■ **Job**
Print the listing below from its opening line through the line holding "Return results in", both ends included.

* * * * *

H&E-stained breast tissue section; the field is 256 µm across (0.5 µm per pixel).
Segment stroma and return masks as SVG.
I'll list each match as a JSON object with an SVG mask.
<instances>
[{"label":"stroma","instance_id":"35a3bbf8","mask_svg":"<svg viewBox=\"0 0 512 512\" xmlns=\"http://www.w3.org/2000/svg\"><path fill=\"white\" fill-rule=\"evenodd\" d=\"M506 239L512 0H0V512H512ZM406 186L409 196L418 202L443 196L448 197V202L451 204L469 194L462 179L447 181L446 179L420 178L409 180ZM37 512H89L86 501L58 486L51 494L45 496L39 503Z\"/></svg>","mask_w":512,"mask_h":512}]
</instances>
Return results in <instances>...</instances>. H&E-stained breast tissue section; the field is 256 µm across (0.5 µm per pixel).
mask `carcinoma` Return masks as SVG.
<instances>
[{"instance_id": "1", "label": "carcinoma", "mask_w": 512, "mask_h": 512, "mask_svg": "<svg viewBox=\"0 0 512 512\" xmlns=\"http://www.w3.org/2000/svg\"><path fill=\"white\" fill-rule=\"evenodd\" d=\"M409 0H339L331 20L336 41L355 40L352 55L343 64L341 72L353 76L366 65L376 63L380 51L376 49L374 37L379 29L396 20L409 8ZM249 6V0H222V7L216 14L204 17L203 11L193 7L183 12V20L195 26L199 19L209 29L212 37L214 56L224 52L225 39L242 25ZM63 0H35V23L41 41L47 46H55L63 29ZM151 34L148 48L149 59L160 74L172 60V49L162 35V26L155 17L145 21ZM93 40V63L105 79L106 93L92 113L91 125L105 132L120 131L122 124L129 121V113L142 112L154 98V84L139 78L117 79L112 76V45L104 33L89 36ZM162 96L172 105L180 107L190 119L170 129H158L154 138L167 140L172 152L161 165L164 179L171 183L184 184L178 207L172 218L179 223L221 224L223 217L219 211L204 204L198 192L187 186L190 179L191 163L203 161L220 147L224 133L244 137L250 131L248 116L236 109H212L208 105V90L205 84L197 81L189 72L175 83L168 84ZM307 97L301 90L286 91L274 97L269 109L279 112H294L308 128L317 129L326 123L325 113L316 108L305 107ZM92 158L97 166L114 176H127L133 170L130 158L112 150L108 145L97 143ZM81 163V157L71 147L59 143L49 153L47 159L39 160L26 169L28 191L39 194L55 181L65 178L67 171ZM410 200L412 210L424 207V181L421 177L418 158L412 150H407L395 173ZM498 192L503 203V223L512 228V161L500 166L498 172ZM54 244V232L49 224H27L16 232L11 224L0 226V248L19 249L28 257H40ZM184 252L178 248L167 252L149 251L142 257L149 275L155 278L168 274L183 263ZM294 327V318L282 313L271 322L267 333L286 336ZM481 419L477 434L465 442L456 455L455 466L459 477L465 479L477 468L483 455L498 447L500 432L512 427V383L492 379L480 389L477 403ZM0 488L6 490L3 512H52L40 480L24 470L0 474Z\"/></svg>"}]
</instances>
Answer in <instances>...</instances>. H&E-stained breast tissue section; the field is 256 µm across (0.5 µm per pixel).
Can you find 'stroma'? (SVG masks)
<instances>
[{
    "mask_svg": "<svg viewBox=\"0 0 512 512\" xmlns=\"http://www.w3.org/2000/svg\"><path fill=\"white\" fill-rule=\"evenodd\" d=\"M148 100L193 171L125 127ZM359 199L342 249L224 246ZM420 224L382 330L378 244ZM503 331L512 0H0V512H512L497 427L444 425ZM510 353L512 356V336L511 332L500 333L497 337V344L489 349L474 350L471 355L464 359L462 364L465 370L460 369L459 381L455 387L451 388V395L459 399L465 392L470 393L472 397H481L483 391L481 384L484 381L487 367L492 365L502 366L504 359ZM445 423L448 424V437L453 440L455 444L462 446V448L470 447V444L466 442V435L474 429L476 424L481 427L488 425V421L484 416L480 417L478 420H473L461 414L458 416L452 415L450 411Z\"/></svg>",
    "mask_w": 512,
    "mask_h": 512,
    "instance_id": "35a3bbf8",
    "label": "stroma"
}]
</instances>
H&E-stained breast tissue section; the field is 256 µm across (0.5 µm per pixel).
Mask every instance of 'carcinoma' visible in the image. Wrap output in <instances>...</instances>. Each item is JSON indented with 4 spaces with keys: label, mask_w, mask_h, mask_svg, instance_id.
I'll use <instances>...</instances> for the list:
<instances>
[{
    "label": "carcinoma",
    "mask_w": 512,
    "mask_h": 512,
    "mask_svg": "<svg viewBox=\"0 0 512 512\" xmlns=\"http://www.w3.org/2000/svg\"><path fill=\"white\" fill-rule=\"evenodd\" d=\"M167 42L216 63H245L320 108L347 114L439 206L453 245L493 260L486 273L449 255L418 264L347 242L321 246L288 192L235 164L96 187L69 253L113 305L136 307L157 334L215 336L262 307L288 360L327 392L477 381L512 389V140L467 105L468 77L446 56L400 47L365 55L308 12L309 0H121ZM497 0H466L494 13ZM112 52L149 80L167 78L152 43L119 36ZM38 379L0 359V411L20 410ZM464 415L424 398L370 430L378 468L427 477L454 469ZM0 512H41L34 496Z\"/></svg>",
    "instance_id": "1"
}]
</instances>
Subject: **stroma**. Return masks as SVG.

* * * * *

■ **Exercise output**
H&E-stained breast tissue section; the field is 256 µm across (0.5 µm per pixel).
Segment stroma and return masks as SVG.
I'll list each match as a JSON object with an SVG mask.
<instances>
[{"label":"stroma","instance_id":"35a3bbf8","mask_svg":"<svg viewBox=\"0 0 512 512\" xmlns=\"http://www.w3.org/2000/svg\"><path fill=\"white\" fill-rule=\"evenodd\" d=\"M506 239L512 0H0V512H512ZM406 186L409 196L418 202L443 196L448 197V202L451 204L469 194L462 179L447 181L446 179L420 178L409 180ZM37 512H89L86 501L58 486L51 494L45 496L39 503Z\"/></svg>","mask_w":512,"mask_h":512}]
</instances>
Return results in <instances>...</instances>. H&E-stained breast tissue section; the field is 256 µm across (0.5 µm per pixel).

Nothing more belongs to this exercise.